[Scene image comparisons]
╭──

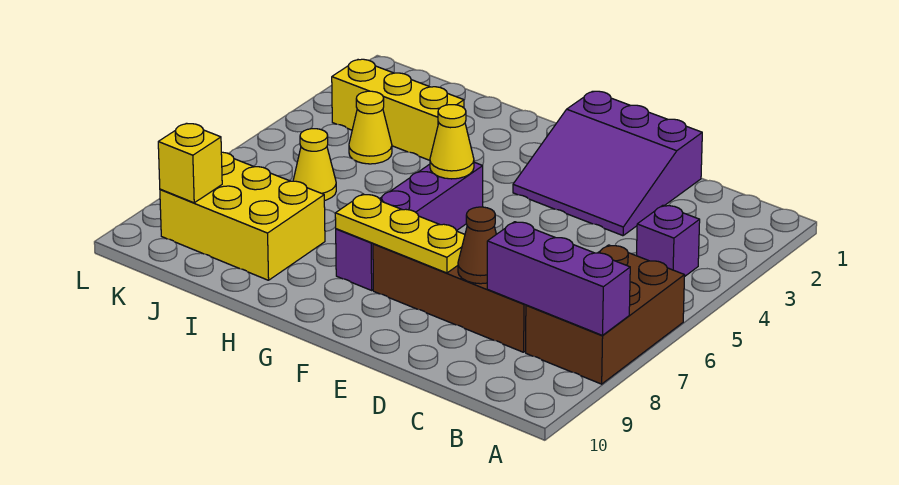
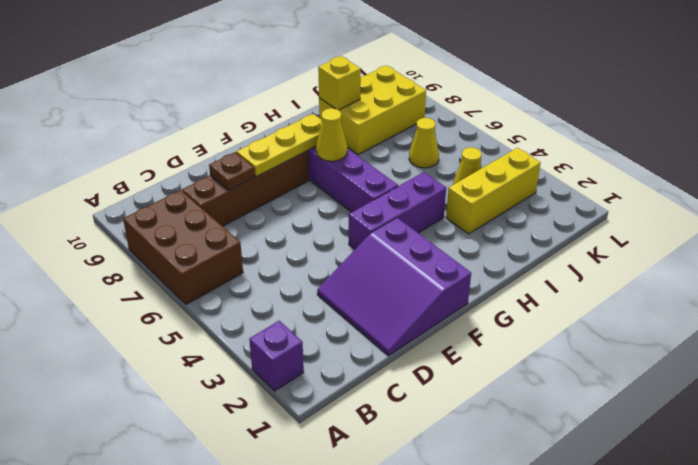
purple brick A8:C8 level 2 -> purple brick F4:H4 level 1
purple brick B4 level 1 -> purple brick A2 level 1
purple slope D1:F3 level 1 top 1 -> purple slope D1:F3 level 1 top F
brown cone D8 level 2 -> brown plate D8 level 2
yellow cone G5 level 2 -> yellow cone G7 level 2
yellow brick K9 level 2 -> yellow brick I9 level 2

╰──

PROBLEM DETAILS>
Exactly the lines from the one containing "purple brick B4" to the last line of the entries above must be duplicated, with both of those lines included and nothing more.

RESPONSE BELOW>
purple brick B4 level 1 -> purple brick A2 level 1
purple slope D1:F3 level 1 top 1 -> purple slope D1:F3 level 1 top F
brown cone D8 level 2 -> brown plate D8 level 2
yellow cone G5 level 2 -> yellow cone G7 level 2
yellow brick K9 level 2 -> yellow brick I9 level 2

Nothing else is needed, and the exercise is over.